## WHAT IS NEEDED
Copy every line from the records below that carries the word "gift".

## GIVEN DATA
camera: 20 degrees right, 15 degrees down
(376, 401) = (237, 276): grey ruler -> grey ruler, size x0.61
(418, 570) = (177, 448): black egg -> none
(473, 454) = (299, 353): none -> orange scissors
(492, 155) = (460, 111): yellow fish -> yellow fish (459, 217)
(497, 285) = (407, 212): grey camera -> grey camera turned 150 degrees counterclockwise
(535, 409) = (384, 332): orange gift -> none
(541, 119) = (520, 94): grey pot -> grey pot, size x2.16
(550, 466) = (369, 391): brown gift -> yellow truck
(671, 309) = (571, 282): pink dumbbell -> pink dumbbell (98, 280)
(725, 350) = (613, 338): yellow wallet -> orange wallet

--

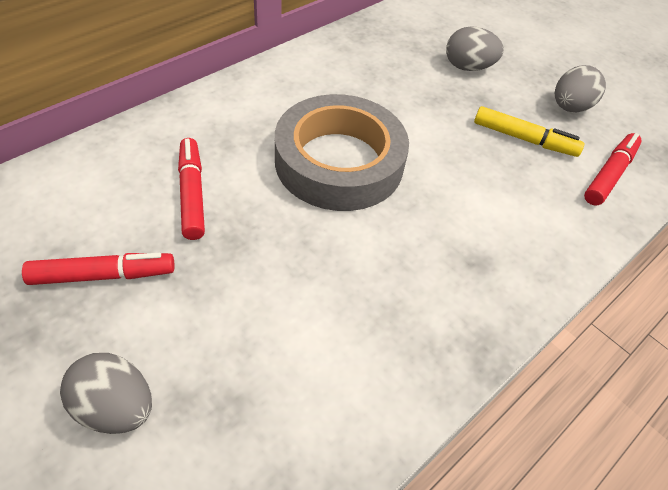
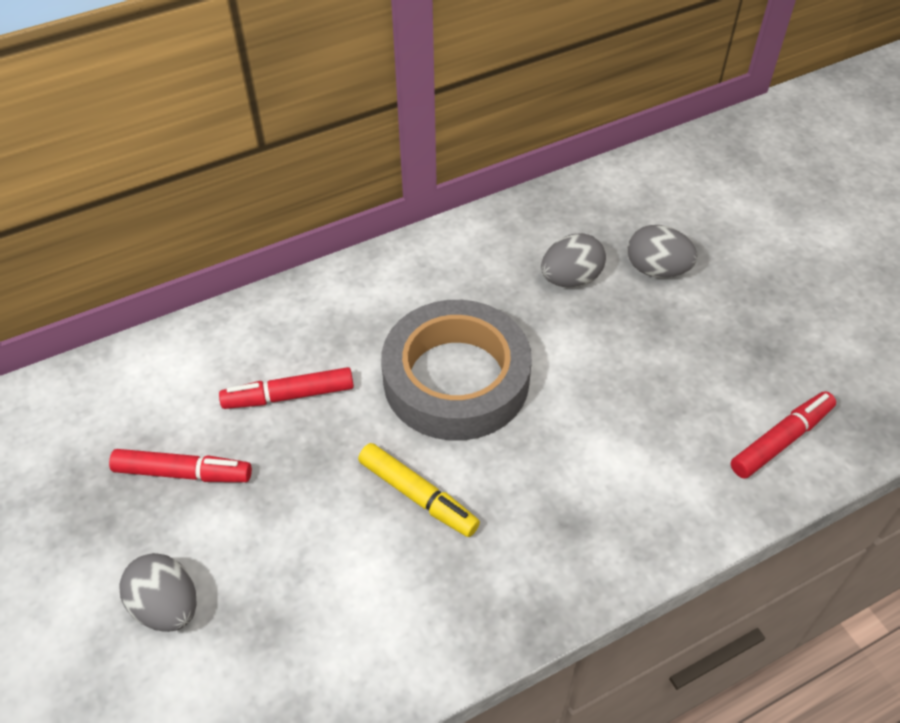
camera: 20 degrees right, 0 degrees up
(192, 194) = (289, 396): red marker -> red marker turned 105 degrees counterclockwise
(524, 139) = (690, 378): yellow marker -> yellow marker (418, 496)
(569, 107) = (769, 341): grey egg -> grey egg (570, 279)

## WORKED SOLUTION
(535, 409) = (384, 332): orange gift -> none
(550, 466) = (369, 391): brown gift -> yellow truck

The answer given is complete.